Collected data entries –
________________________

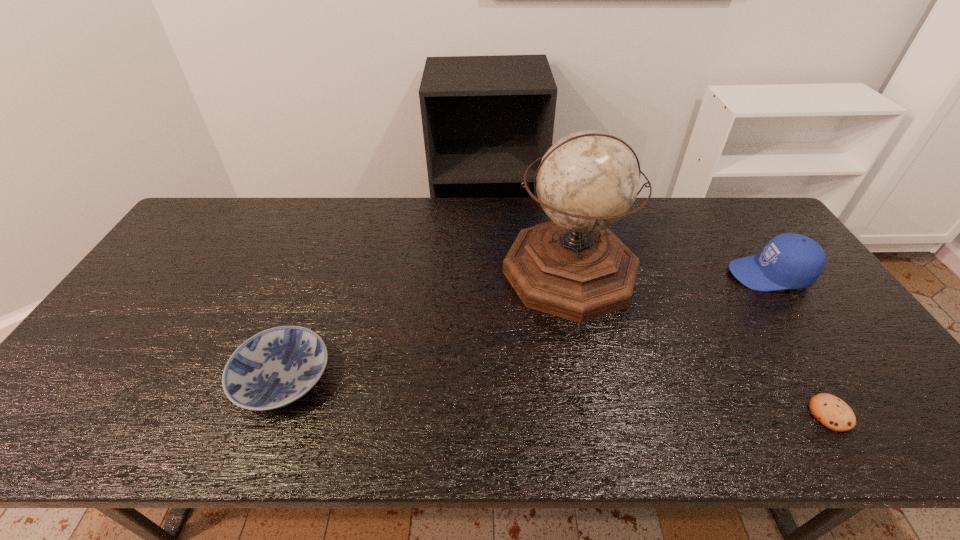
You are a GUI agent. You are given a task and a screenshot of the screen. Output one action in this format:
    pyautogui.click(x=<x>, y=<y>)
    Task: Click on the free space between the shortest object and the globe
    
    Given the screenshot: What is the action you would take?
    pyautogui.click(x=700, y=343)

This screenshot has width=960, height=540. What are the coordinates of `vacant region between the cap and the tallest object` in the screenshot? It's located at (669, 273).

Find the location of a particular element. free space between the second object from left to right and the plate is located at coordinates (426, 325).

At what (x,y) coordinates should I click in order to perform the action: click on vacant point located between the globe and the shortest object. Please return your answer as a coordinate pair (x, y). Looking at the image, I should click on (700, 343).

Choose which object is the second nearest neighbor to the third shortest object. Please provide its 2D coordinates. Your answer should be formatted as a tuple, i.e. [(x, y)], where the tuple contains the x and y coordinates of a point satisfying the conditions above.

[(832, 412)]

This screenshot has width=960, height=540. In order to click on the third closest object relative to the cap in this screenshot , I will do `click(274, 368)`.

At what (x,y) coordinates should I click in order to perform the action: click on free space that satisfies the following two spatial constraints: 1. on the surface of the globe; 2. on the left side of the shortest object. Please return your answer as a coordinate pair (x, y). Looking at the image, I should click on (600, 414).

The height and width of the screenshot is (540, 960). Identify the location of free location that satisfies the following two spatial constraints: 1. on the front-facing side of the third shortest object; 2. on the front side of the third tallest object. (840, 379).

I want to click on vacant space that satisfies the following two spatial constraints: 1. on the front-facing side of the second tallest object; 2. on the front side of the cookie, so click(864, 414).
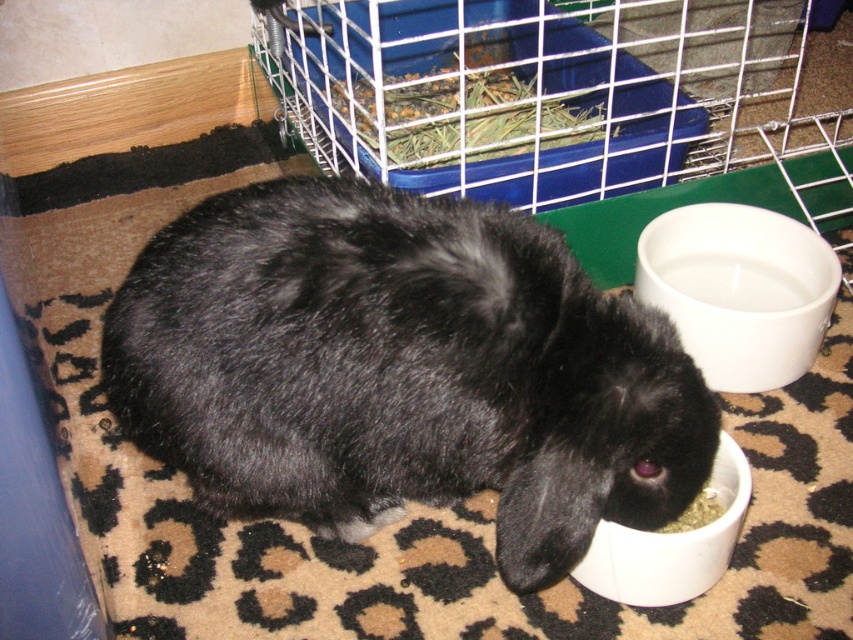
You are a pet owner who wants to place a new toy for your rabbit. The toy requires a minimum of 30 inches of space to be safely used. Based on the scene, can the black fur rabbit at center safely use the toy?

The black fur rabbit at center is 36.64 inches away from the viewer, which is more than the required 30 inches. Therefore, the rabbit can safely use the toy.

You are a pet owner who wants to place a new toy between the black fur rabbit at center and the white glossy bowl at lower center. Considering their sizes, which object should you place the toy closer to to ensure it doesn

The black fur rabbit at center is taller than the white glossy bowl at lower center. To ensure the toy is accessible to both, place it closer to the white glossy bowl at lower center since it is shorter.

You are a pet owner who wants to place a new toy in the area between the white glossy bowl at lower right and the white glossy bowl at lower center. Based on their positions, where should you place the toy to ensure it is between them?

→ The white glossy bowl at lower right is located above the white glossy bowl at lower center, so placing the toy between them would require positioning it below the white glossy bowl at lower right and above the white glossy bowl at lower center.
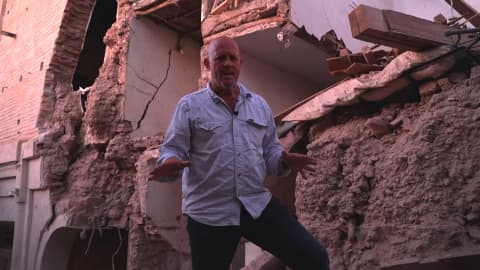
You are a GUI agent. You are given a task and a screenshot of the screen. Output one action in this format:
    pyautogui.click(x=<x>, y=<y>)
    Task: Click on the cables
    The height and width of the screenshot is (270, 480).
    Given the screenshot: What is the action you would take?
    pyautogui.click(x=122, y=240), pyautogui.click(x=92, y=237)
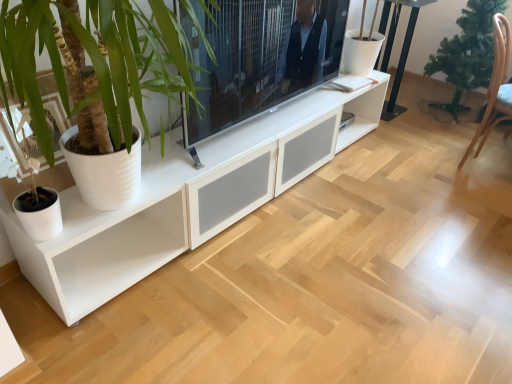
Locate an element on the screen. empty space that is in between black metal table at upper right and brown wooden armchair at right is located at coordinates (423, 134).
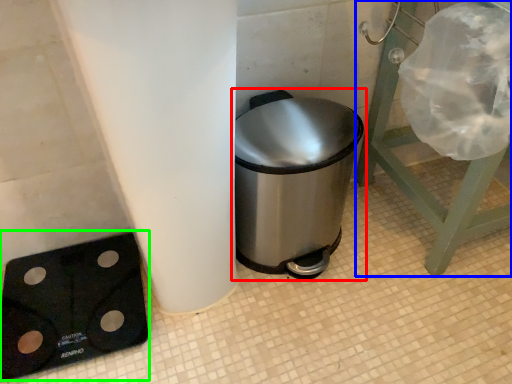
Question: Based on their relative distances, which object is farther from waste container (highlighted by a red box)? Choose from furniture (highlighted by a blue box) and weight scale (highlighted by a green box).

Choices:
 (A) furniture
 (B) weight scale

Answer: (B)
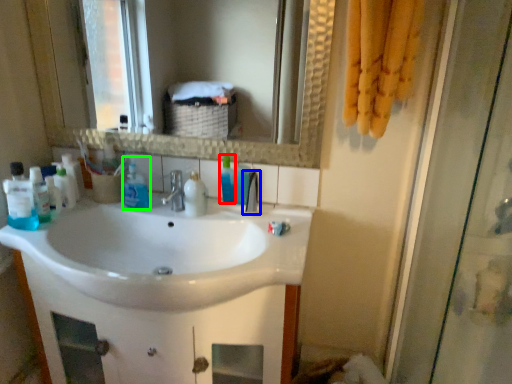
Question: Which object is positioned farthest from cleaning product (highlighted by a red box)? Select from tap (highlighted by a blue box) and cleaning product (highlighted by a green box).

Choices:
 (A) tap
 (B) cleaning product

Answer: (B)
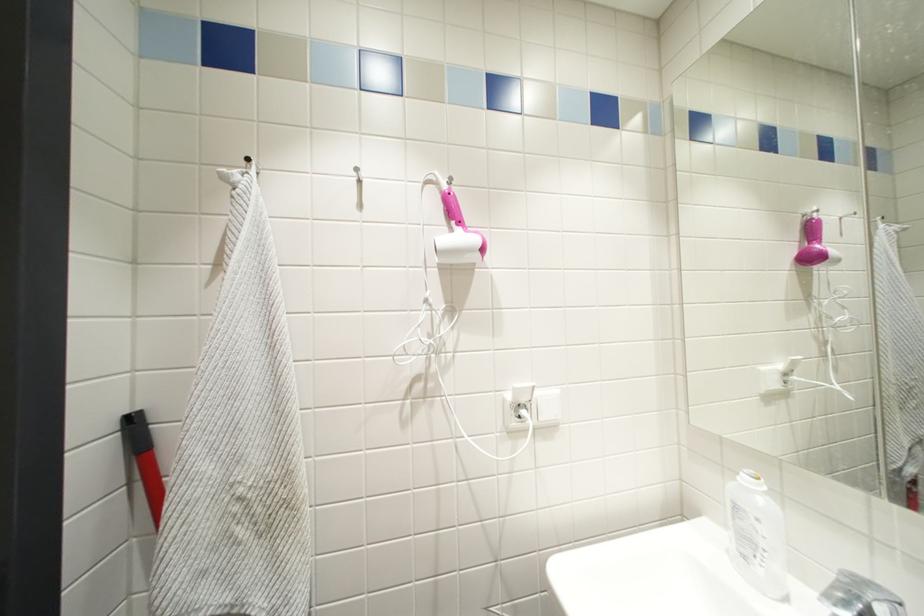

________________________

Recast the listing above as a numbered list with one item per line, omitting blank lines and leaving out the pictures.

Solution to this exercise –
1. You are a GUI agent. You are given a task and a screenshot of the screen. Output one action in this format:
2.     pyautogui.click(x=<x>, y=<y>)
3.     Task: Click on the free space between the shortest object and the globe
4.     Given the screenshot: What is the action you would take?
5.     pyautogui.click(x=700, y=343)
6. This screenshot has width=960, height=540. What are the coordinates of `vacant region between the cap and the tallest object` in the screenshot? It's located at (669, 273).
7. Find the location of a particular element. free space between the second object from left to right and the plate is located at coordinates (426, 325).
8. At what (x,y) coordinates should I click in order to perform the action: click on vacant point located between the globe and the shortest object. Please return your answer as a coordinate pair (x, y). Looking at the image, I should click on (700, 343).
9. Choose which object is the second nearest neighbor to the third shortest object. Please provide its 2D coordinates. Your answer should be formatted as a tuple, i.e. [(x, y)], where the tuple contains the x and y coordinates of a point satisfying the conditions above.
10. [(832, 412)]
11. This screenshot has width=960, height=540. In order to click on the third closest object relative to the cap in this screenshot , I will do `click(274, 368)`.
12. At what (x,y) coordinates should I click in order to perform the action: click on free space that satisfies the following two spatial constraints: 1. on the surface of the globe; 2. on the left side of the shortest object. Please return your answer as a coordinate pair (x, y). Looking at the image, I should click on (600, 414).
13. The height and width of the screenshot is (540, 960). Identify the location of free location that satisfies the following two spatial constraints: 1. on the front-facing side of the third shortest object; 2. on the front side of the third tallest object. (840, 379).
14. I want to click on vacant space that satisfies the following two spatial constraints: 1. on the front-facing side of the second tallest object; 2. on the front side of the cookie, so click(864, 414).
15. You are a pet owner who wants to place a new toy for your rabbit. The toy requires a minimum of 30 inches of space to be safely used. Based on the scene, can the black fur rabbit at center safely use the toy?
16. The black fur rabbit at center is 36.64 inches away from the viewer, which is more than the required 30 inches. Therefore, the rabbit can safely use the toy.
17. You are a pet owner who wants to place a new toy between the black fur rabbit at center and the white glossy bowl at lower center. Considering their sizes, which object should you place the toy closer to to ensure it doesn
18. The black fur rabbit at center is taller than the white glossy bowl at lower center. To ensure the toy is accessible to both, place it closer to the white glossy bowl at lower center since it is shorter.
19. You are a pet owner who wants to place a new toy in the area between the white glossy bowl at lower right and the white glossy bowl at lower center. Based on their positions, where should you place the toy to ensure it is between them?
20. → The white glossy bowl at lower right is located above the white glossy bowl at lower center, so placing the toy between them would require positioning it below the white glossy bowl at lower right and above the white glossy bowl at lower center.
21. You are a GUI agent. You are given a task and a screenshot of the screen. Output one action in this format:
22.     pyautogui.click(x=<x>, y=<y>)
23.     Task: Click on the cables
24.     The height and width of the screenshot is (270, 480).
25.     Given the screenshot: What is the action you would take?
26.     pyautogui.click(x=122, y=240), pyautogui.click(x=92, y=237)
27. Locate an element on the screen. empty space that is in between black metal table at upper right and brown wooden armchair at right is located at coordinates (423, 134).
28. Question: Based on their relative distances, which object is farther from waste container (highlighted by a red box)? Choose from furniture (highlighted by a blue box) and weight scale (highlighted by a green box).
29. Choices:
30.  (A) furniture
31.  (B) weight scale
32. Answer: (B)
33. Question: Which object is positioned farthest from cleaning product (highlighted by a red box)? Select from tap (highlighted by a blue box) and cleaning product (highlighted by a green box).
34. Choices:
35.  (A) tap
36.  (B) cleaning product
37. Answer: (B)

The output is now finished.